**The request**
Count the lines in the material below that contain the string "location", matching case exactly, and reply with only that number.

**Stored records**
========

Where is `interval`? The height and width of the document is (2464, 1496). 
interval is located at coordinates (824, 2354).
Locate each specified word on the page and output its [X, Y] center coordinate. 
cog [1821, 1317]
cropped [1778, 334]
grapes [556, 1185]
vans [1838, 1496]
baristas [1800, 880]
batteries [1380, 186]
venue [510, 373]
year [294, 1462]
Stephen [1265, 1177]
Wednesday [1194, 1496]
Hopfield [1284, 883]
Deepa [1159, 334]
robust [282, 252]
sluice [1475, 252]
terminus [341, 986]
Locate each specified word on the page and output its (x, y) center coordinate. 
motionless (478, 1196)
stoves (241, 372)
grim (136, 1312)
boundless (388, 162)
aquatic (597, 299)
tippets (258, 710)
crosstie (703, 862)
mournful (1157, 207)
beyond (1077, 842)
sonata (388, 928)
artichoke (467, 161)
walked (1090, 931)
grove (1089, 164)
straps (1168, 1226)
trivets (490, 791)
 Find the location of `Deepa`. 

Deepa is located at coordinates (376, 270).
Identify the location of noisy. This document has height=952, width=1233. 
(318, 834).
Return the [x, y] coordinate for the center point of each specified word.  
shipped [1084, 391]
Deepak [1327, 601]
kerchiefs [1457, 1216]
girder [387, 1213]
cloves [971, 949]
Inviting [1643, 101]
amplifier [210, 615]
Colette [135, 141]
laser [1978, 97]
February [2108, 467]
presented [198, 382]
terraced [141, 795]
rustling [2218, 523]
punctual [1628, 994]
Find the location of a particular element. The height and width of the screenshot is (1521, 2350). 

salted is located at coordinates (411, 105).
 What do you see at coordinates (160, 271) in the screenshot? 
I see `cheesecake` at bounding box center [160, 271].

========

**Result**
3